▸ **WORK ORDER**
In the data below, which lines hold the word "black"? Copy them.

INFORMATION Start Marker

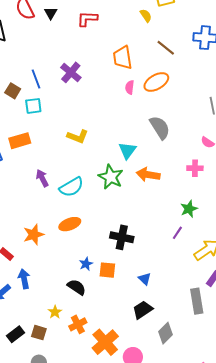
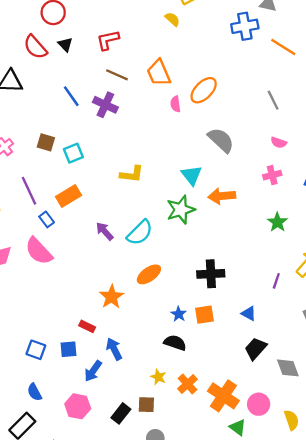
brown line: (166, 48) -> (117, 75), moved
blue line: (36, 79) -> (71, 96), moved
green star: (111, 177) -> (181, 210), turned -30
purple line: (177, 233) -> (276, 281), moved
gray diamond: (165, 333) -> (288, 368), turned -50

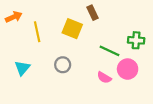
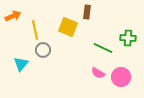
brown rectangle: (92, 13) -> (87, 12), turned 32
gray circle: (63, 65) -> (43, 50), moved
pink circle: (128, 69) -> (121, 77), moved

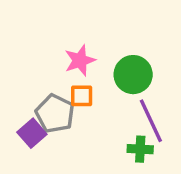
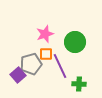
gray pentagon: (55, 114) -> (31, 64), turned 30
purple line: (151, 121) -> (60, 66), moved

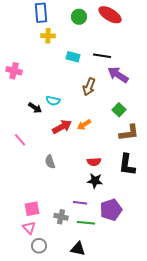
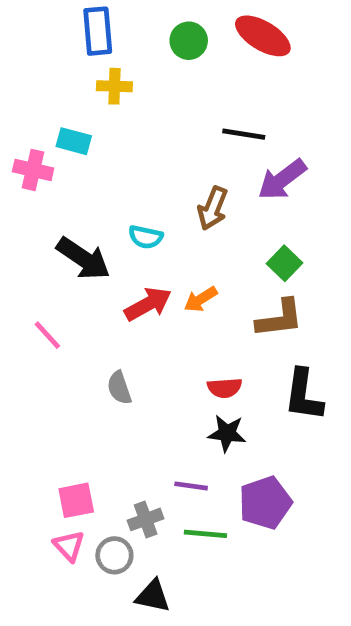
cyan rectangle: (73, 57) -> (74, 141), moved
purple arrow: (118, 75) -> (282, 180), turned -70
cyan semicircle: (53, 101) -> (146, 237), moved
black arrow: (35, 108) -> (83, 259), size x1.6
brown L-shape: (129, 133) -> (280, 318), moved
gray cross: (61, 217) -> (146, 519), turned -32
gray circle: (39, 246) -> (114, 555), moved
black triangle: (78, 249) -> (153, 596), moved

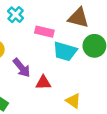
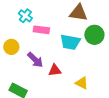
pink rectangle: (44, 32) -> (41, 30), moved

INFORMATION End Marker

▸ **SOLUTION FOR THIS TASK**
black arrow: (35, 108) -> (83, 259), size x1.6
black triangle: (78, 249) -> (153, 596), moved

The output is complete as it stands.